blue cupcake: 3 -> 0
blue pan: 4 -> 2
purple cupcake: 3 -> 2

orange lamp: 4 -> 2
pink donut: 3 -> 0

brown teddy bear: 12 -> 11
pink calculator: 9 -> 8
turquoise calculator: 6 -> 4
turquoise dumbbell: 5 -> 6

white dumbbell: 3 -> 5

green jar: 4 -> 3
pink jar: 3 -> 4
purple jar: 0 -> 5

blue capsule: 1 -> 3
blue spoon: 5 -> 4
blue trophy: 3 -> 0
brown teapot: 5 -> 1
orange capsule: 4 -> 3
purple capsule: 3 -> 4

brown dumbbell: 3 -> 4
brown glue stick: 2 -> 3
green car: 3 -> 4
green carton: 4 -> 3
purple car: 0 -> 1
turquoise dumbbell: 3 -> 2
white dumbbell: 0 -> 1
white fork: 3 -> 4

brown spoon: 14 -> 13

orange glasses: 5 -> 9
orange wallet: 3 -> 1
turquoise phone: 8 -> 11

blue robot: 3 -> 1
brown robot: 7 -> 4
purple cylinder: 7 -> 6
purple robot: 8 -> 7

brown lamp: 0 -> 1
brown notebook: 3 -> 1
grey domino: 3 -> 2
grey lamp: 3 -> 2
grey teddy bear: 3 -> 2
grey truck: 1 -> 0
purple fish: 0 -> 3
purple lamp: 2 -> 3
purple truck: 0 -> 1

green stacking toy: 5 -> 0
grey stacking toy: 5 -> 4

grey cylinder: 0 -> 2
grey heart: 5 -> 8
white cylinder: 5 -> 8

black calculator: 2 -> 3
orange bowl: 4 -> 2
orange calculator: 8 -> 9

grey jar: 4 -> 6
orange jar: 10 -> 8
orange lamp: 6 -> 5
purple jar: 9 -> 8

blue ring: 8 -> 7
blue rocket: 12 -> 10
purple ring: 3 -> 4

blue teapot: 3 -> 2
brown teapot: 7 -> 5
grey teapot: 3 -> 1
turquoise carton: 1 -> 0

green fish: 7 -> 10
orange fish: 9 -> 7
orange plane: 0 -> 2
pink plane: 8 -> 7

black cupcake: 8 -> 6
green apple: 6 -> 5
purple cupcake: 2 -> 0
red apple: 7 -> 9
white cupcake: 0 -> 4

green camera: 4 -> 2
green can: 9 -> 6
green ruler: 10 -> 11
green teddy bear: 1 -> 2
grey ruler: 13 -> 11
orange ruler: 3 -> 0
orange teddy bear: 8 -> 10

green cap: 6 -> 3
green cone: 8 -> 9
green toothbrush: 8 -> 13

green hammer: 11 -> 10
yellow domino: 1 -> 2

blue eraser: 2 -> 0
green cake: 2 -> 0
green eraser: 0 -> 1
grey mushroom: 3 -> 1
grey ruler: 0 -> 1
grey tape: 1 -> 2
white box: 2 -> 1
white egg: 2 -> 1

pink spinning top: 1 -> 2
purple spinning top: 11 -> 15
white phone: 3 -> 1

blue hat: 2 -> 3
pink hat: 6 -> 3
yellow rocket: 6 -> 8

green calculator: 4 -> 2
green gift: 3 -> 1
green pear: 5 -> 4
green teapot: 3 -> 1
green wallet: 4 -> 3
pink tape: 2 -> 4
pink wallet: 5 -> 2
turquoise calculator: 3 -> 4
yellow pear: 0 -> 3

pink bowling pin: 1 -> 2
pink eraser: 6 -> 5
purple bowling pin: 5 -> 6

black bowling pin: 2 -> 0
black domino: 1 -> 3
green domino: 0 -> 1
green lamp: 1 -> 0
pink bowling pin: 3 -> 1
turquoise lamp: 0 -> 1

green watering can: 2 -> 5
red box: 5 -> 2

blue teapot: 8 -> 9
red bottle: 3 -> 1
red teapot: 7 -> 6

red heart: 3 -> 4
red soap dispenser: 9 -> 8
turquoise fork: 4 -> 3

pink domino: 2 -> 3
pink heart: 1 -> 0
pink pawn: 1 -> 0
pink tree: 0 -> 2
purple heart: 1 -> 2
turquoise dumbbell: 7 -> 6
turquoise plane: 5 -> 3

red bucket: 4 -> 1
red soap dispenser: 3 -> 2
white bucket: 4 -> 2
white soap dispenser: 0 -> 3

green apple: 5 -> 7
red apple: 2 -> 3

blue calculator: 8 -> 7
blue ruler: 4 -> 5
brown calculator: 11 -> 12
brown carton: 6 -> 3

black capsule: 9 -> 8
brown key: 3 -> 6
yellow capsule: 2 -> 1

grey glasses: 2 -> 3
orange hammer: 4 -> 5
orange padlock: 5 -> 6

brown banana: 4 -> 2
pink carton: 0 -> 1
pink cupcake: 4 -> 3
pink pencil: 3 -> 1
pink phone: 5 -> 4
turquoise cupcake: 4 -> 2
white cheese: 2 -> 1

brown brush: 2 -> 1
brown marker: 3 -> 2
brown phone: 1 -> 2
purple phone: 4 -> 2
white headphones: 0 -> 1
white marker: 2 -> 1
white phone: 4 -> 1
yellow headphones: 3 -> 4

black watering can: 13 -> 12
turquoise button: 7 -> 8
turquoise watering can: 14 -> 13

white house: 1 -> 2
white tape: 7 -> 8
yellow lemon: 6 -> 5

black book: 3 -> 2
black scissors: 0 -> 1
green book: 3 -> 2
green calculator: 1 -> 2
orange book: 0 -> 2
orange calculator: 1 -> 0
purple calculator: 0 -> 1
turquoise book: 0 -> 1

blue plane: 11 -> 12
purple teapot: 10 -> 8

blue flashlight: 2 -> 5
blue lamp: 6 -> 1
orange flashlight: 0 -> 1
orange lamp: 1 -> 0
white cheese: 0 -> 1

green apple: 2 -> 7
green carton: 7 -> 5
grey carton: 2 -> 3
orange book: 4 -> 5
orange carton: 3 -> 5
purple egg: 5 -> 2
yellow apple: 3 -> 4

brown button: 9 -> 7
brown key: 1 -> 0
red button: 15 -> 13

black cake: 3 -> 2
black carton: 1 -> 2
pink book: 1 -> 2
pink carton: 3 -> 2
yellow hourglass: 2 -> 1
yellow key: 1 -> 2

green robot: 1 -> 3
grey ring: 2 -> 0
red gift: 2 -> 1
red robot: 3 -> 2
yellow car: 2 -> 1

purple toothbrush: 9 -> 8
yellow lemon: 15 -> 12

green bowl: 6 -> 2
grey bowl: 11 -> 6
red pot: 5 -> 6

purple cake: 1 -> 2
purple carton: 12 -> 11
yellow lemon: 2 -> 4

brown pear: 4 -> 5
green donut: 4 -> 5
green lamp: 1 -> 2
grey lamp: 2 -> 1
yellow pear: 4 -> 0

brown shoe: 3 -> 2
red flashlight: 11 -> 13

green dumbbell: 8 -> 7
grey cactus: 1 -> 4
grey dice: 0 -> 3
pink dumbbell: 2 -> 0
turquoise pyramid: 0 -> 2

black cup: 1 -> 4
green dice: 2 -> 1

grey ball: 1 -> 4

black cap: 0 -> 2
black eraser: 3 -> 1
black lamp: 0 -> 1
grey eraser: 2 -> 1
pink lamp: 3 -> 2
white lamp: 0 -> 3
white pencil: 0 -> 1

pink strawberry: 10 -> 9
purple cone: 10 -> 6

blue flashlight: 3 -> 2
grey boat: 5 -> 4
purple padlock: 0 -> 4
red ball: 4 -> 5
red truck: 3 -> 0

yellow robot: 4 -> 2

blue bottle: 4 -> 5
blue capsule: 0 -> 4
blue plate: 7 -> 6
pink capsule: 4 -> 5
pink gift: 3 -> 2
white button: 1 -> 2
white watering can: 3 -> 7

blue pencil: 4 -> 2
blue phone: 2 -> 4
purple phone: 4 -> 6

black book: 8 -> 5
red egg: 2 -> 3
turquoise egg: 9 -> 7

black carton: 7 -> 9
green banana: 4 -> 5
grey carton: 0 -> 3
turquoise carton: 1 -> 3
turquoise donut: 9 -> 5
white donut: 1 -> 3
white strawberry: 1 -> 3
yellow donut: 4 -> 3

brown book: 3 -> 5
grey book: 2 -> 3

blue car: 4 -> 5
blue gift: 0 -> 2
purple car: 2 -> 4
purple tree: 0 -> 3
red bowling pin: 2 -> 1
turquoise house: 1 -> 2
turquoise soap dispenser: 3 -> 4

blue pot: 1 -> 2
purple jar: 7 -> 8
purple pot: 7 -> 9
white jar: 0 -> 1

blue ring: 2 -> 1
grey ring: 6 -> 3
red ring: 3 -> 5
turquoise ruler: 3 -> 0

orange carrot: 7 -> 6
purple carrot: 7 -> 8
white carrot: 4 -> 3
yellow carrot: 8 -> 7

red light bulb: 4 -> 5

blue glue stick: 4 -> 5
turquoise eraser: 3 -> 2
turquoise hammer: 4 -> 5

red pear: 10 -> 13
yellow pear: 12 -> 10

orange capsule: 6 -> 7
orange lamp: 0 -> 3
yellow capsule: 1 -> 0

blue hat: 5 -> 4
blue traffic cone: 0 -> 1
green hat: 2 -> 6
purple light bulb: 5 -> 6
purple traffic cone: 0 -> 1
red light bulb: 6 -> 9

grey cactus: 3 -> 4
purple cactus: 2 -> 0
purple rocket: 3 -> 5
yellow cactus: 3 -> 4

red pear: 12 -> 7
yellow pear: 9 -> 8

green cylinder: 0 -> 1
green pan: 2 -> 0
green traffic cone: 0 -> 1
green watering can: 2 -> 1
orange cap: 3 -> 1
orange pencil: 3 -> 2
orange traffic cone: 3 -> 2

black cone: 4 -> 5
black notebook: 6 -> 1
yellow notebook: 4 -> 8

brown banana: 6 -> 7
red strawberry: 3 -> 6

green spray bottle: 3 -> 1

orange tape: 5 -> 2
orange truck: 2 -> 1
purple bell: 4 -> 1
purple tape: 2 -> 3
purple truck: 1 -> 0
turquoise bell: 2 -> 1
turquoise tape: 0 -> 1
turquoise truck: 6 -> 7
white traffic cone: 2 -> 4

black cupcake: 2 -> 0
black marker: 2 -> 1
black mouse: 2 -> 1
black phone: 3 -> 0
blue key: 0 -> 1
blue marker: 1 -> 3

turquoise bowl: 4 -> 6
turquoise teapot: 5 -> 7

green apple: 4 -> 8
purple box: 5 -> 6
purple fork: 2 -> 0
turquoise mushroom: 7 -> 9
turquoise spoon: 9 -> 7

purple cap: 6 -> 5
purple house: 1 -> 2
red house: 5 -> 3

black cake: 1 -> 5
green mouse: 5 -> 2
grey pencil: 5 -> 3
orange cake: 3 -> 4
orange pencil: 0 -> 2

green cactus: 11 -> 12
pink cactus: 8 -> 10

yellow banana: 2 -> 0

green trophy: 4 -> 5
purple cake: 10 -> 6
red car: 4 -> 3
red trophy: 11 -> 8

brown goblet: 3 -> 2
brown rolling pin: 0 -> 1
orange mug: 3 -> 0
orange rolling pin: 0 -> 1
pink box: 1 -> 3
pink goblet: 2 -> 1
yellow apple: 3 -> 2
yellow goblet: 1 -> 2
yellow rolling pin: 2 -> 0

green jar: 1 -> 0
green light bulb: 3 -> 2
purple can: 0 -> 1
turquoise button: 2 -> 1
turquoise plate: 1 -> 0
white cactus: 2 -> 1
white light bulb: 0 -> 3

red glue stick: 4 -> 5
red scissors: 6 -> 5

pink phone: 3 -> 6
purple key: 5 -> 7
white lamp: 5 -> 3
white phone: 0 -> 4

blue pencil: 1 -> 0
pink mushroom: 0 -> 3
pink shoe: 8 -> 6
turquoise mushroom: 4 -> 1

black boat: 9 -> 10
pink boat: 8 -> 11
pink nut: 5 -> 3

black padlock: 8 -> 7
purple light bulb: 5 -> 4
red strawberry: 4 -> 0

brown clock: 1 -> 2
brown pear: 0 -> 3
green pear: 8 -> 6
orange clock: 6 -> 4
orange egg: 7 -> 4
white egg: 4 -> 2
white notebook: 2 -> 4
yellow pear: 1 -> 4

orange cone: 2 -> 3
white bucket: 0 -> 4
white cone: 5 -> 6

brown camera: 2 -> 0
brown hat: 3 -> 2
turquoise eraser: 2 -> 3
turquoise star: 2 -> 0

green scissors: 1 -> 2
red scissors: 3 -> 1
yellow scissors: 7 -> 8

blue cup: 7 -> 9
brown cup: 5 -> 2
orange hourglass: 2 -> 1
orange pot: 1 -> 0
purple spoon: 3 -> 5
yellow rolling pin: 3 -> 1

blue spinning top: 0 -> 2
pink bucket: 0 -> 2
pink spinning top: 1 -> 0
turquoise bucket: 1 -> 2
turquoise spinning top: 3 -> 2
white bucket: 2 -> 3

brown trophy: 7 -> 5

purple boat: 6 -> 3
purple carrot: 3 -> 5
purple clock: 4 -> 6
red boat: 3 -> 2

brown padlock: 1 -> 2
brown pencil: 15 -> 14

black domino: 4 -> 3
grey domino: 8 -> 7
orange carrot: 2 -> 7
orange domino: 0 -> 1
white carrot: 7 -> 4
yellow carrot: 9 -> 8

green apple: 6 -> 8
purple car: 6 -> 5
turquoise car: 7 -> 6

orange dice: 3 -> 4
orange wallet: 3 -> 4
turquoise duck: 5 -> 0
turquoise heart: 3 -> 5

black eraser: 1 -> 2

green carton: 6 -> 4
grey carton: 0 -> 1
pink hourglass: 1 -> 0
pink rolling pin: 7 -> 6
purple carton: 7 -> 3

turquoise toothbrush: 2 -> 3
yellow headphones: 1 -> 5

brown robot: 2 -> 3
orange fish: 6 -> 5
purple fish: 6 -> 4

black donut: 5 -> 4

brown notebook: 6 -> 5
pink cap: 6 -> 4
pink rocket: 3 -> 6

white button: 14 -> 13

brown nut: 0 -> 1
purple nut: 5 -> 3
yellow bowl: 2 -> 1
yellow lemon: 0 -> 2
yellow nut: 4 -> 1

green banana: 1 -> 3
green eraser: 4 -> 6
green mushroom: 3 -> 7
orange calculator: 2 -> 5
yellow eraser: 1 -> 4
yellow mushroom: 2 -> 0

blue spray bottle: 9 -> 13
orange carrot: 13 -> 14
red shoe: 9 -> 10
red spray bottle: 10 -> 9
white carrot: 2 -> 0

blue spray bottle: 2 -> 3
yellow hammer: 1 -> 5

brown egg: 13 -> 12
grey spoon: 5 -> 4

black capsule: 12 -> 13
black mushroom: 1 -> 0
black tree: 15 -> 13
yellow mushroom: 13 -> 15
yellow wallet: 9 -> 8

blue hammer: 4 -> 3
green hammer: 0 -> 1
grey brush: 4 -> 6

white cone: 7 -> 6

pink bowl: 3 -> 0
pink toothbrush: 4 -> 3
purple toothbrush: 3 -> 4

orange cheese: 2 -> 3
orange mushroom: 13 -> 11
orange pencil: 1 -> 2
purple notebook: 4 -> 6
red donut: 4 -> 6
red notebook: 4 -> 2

===============

• Task to complete
Scan the data above and copy every line with "dispenser" in it.

• Completed exercise
red soap dispenser: 9 -> 8
red soap dispenser: 3 -> 2
white soap dispenser: 0 -> 3
turquoise soap dispenser: 3 -> 4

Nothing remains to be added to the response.